▶ _Problem to work on_
Print each line exactly, from the one with "R104: 1.2 (GND, ZOB) -> 82 (GND, ZOB)" to the very last line of the listing, and keep the pictures out.

=-=-=

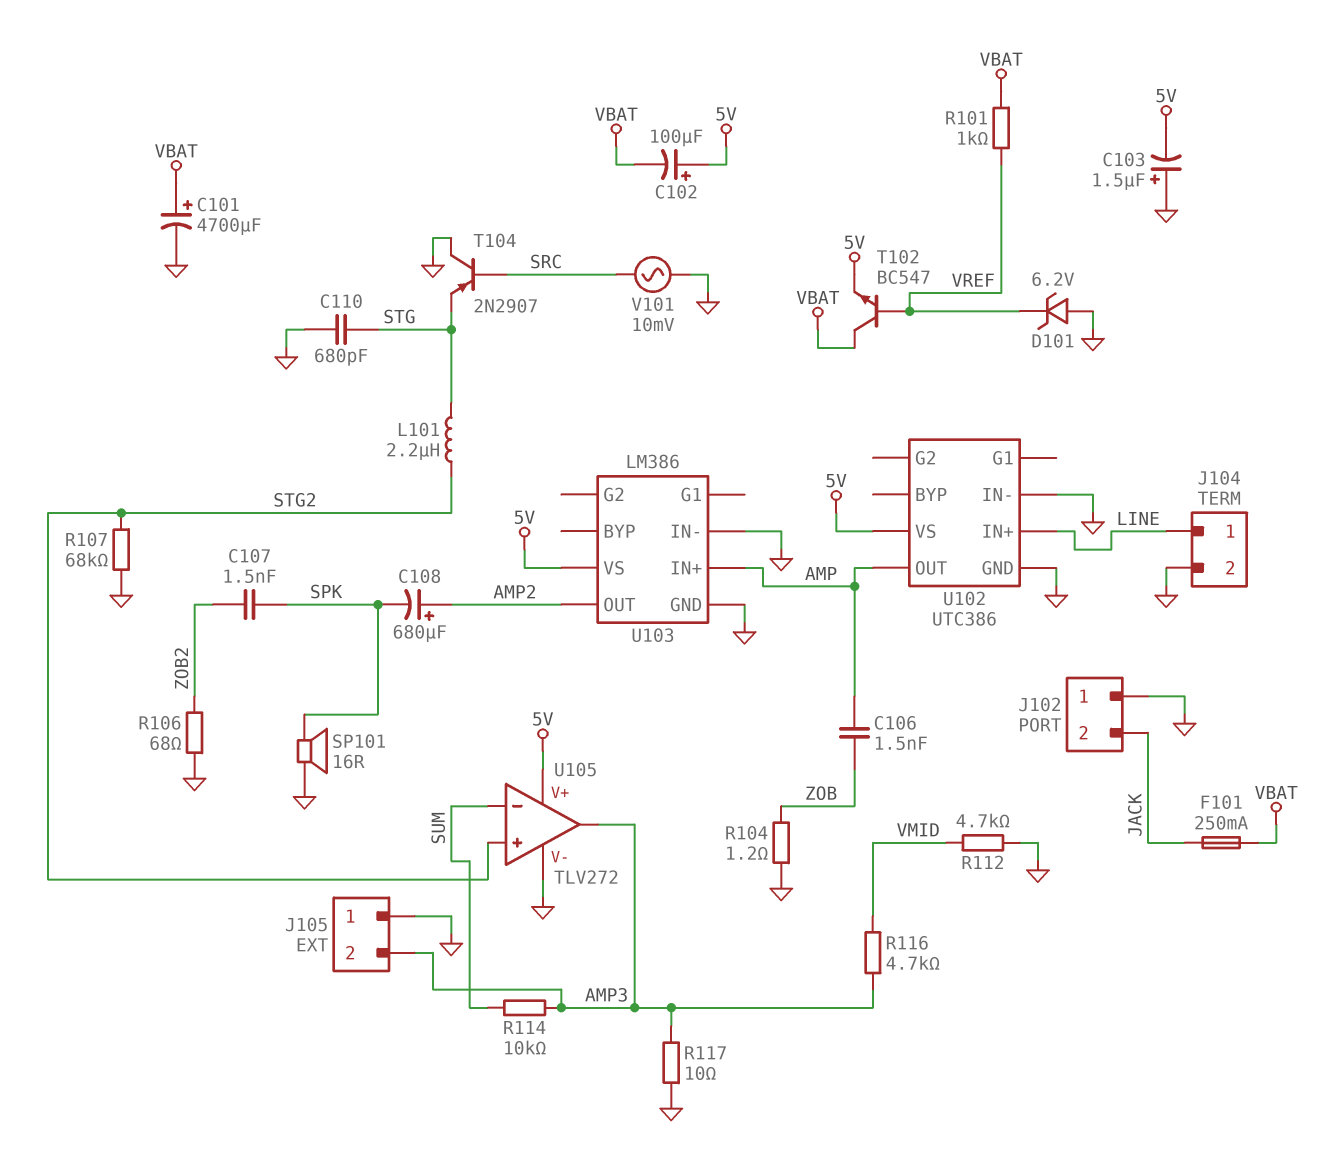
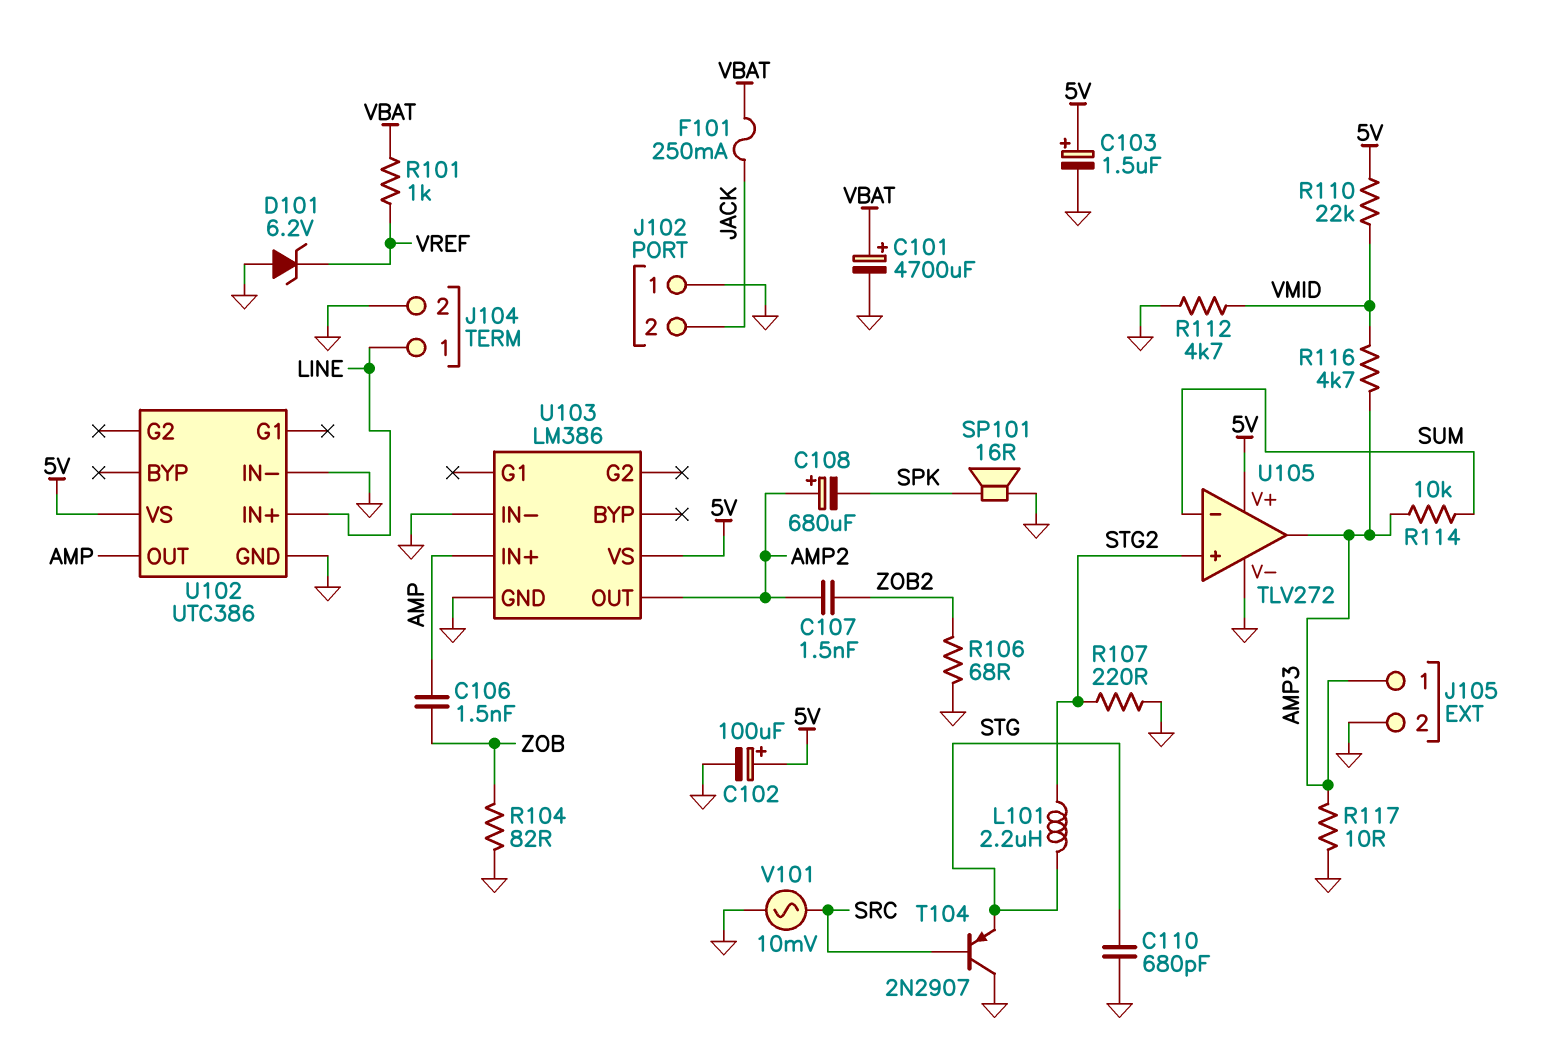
C102: 100uF (plus 5V, minus VBAT) -> 100uF (plus 5V, minus GND)
C103: 1.5uF (plus GND, minus 5V) -> 1.5uF (plus 5V, minus GND)
C107: 1.5nF (SPK, ZOB2) -> 1.5nF (AMP2, ZOB2)
J105 pin 1: GND -> AMP3
J105 pin 2: AMP3 -> GND
R104: 1.2 (GND, ZOB) -> 82 (GND, ZOB)
R107: 68k (GND, STG2) -> 220 (GND, STG2)
R110: none -> 22k (5V, VMID)
T102: NPN BC547 (B VREF, C VBAT, E 5V) -> none

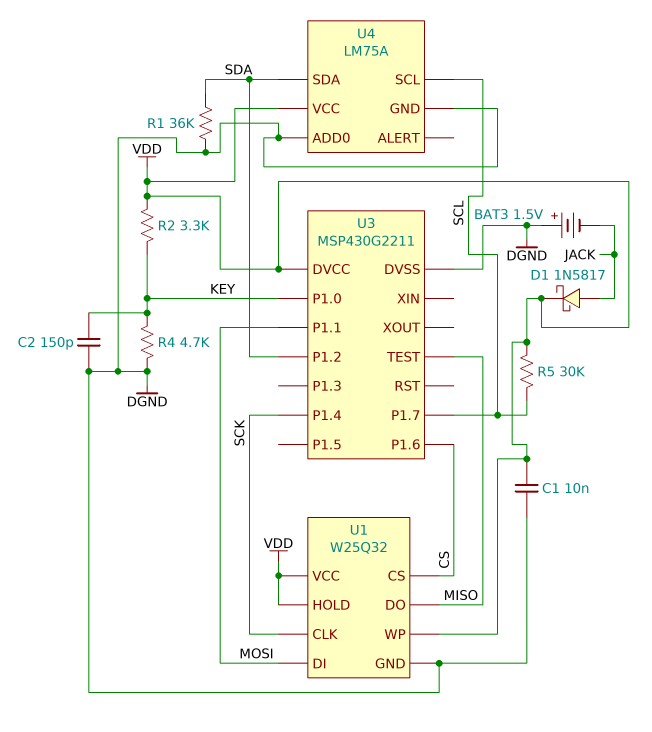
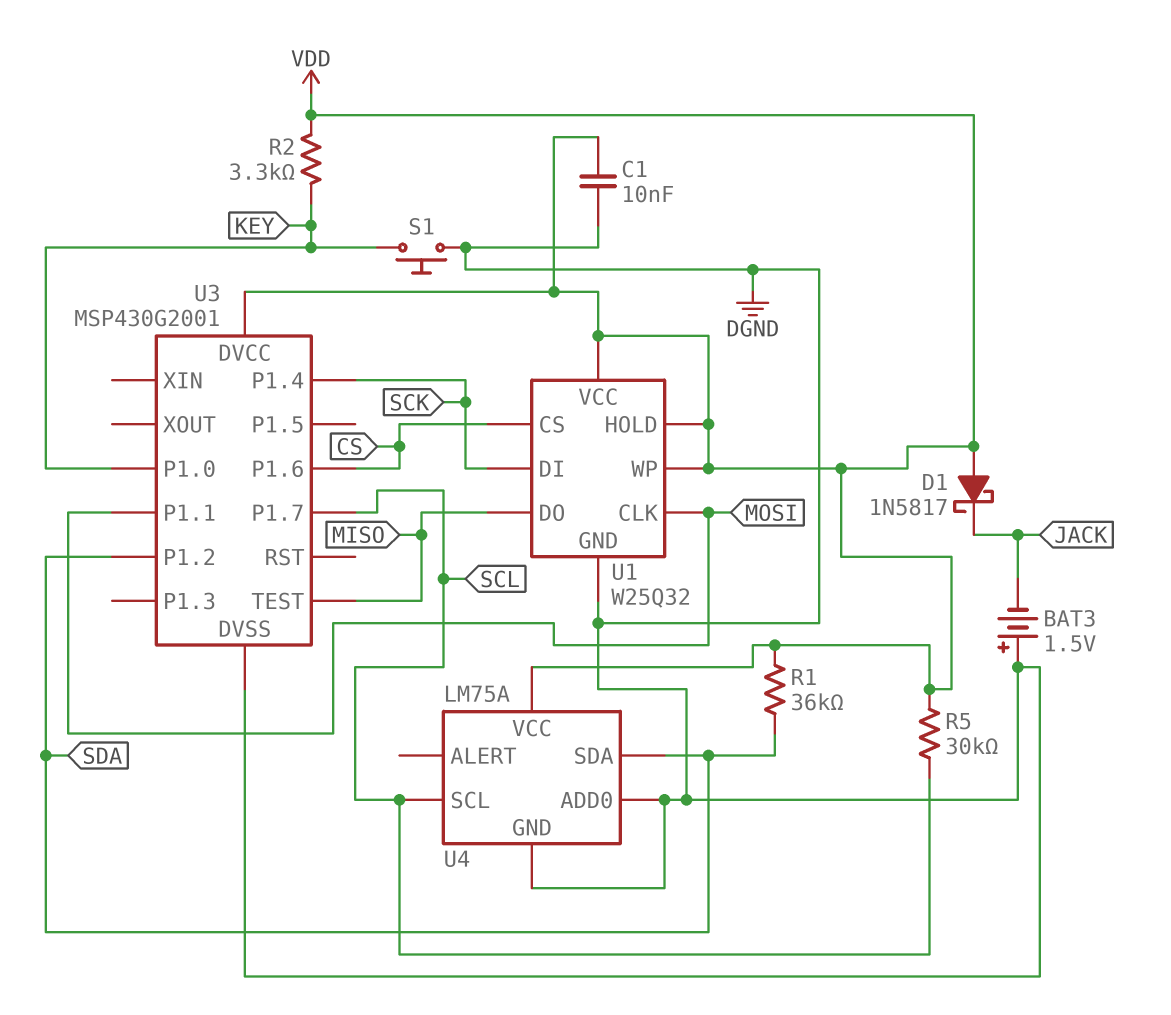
C2: 150pF (DGND, KEY) -> none
D1: schottky 1N5817 (A JACK, K VDD) -> schottky 1N5817 (A VDD, K JACK)
R1: 36k (DGND, SDA) -> 36k (SDA, VDD)
R4: 4.7k (DGND, KEY) -> none
S1: none -> button (DGND, KEY)
U1 pin CLK: SCK -> MOSI
U1 pin DI: MOSI -> SCK
U3: MSP430G2211 -> MSP430G2001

=-=-=

▶ _Answer space_
R104: 1.2 (GND, ZOB) -> 82 (GND, ZOB)
R107: 68k (GND, STG2) -> 220 (GND, STG2)
R110: none -> 22k (5V, VMID)
T102: NPN BC547 (B VREF, C VBAT, E 5V) -> none

C2: 150pF (DGND, KEY) -> none
D1: schottky 1N5817 (A JACK, K VDD) -> schottky 1N5817 (A VDD, K JACK)
R1: 36k (DGND, SDA) -> 36k (SDA, VDD)
R4: 4.7k (DGND, KEY) -> none
S1: none -> button (DGND, KEY)
U1 pin CLK: SCK -> MOSI
U1 pin DI: MOSI -> SCK
U3: MSP430G2211 -> MSP430G2001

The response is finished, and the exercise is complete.